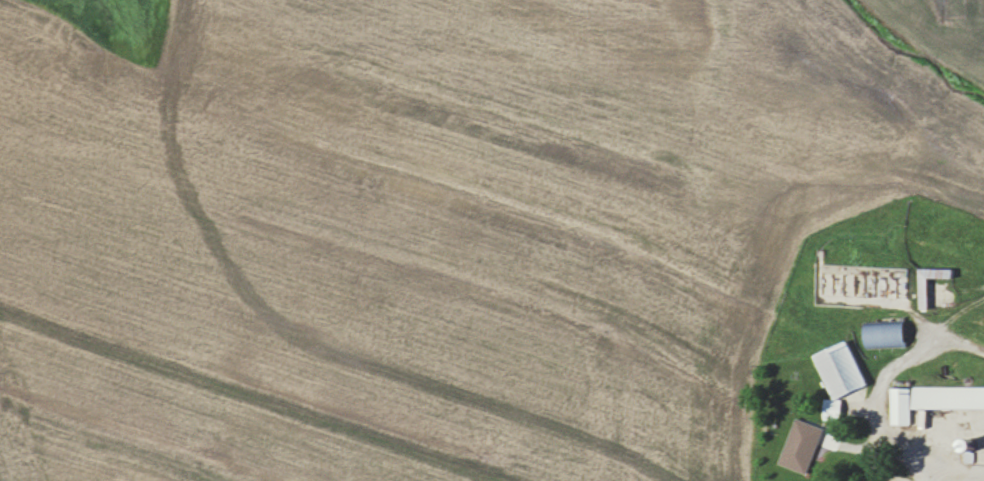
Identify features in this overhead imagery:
building: (895, 282)
building: (915, 293)
building: (875, 335)
building: (833, 369)
building: (929, 400)
building: (825, 411)
building: (794, 446)
road: (954, 472)

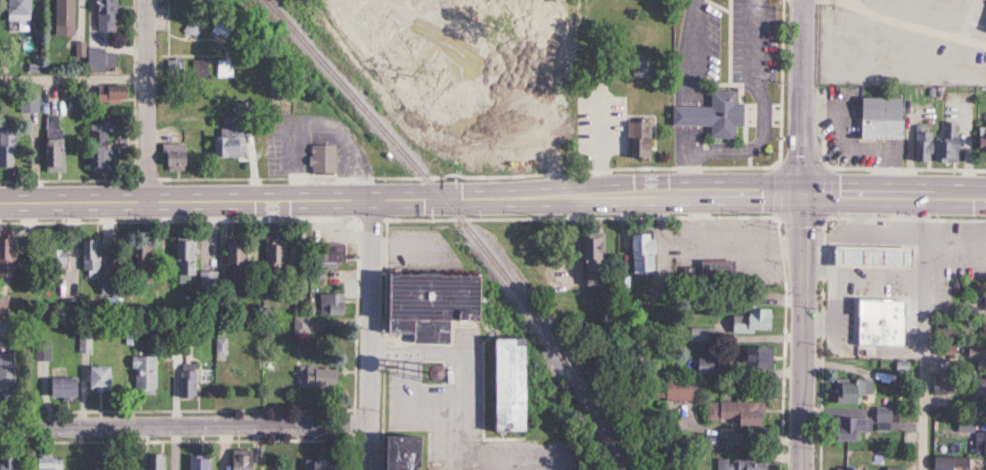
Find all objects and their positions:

------

Repeat the material above precisely as it appears, omitting the images it contains.

Identify features in this overhead imagery:
building: (895, 282)
building: (915, 293)
building: (875, 335)
building: (833, 369)
building: (929, 400)
building: (825, 411)
building: (794, 446)
road: (954, 472)

Find all objects and their positions:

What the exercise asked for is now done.